Work to complete: Please restate the records that follow exactly, skipping their images.

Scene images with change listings
•••
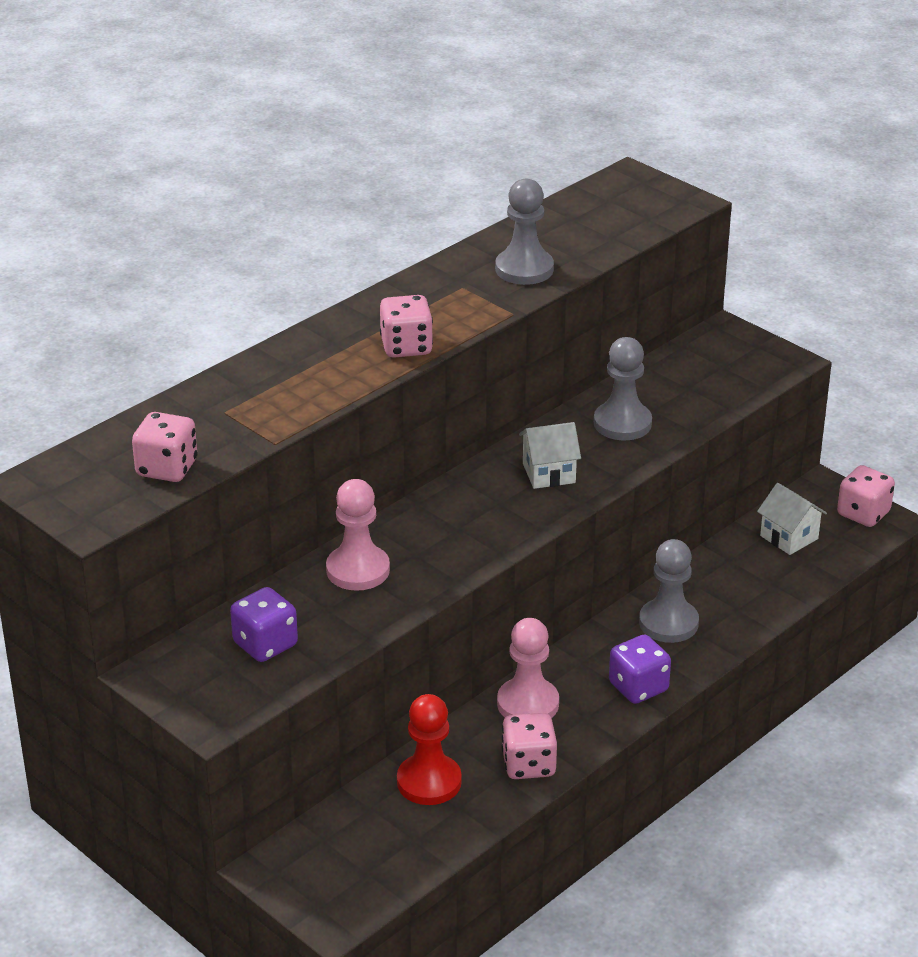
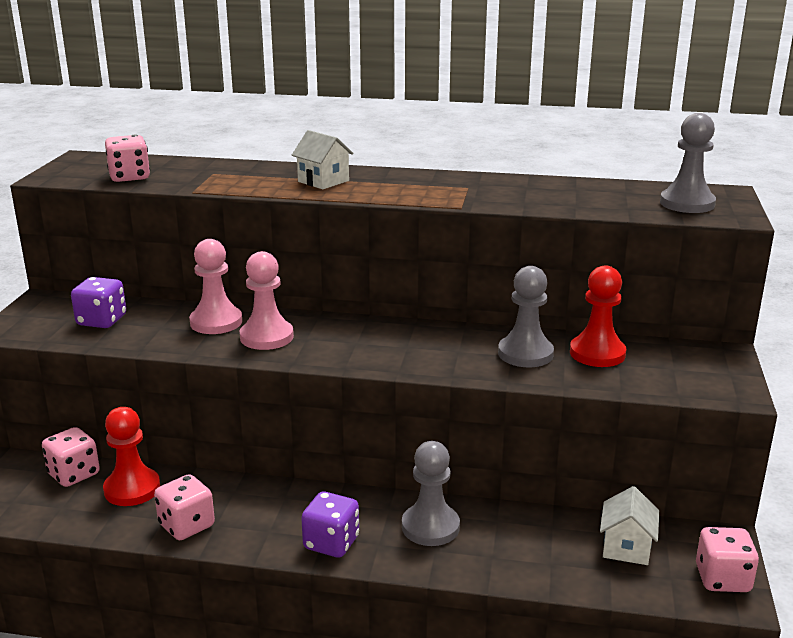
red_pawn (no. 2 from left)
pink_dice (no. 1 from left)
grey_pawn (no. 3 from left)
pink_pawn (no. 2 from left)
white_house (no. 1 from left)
•••
Completed exercise:
red_pawn (no. 2 from left)
pink_dice (no. 1 from left)
grey_pawn (no. 3 from left)
pink_pawn (no. 2 from left)
white_house (no. 1 from left)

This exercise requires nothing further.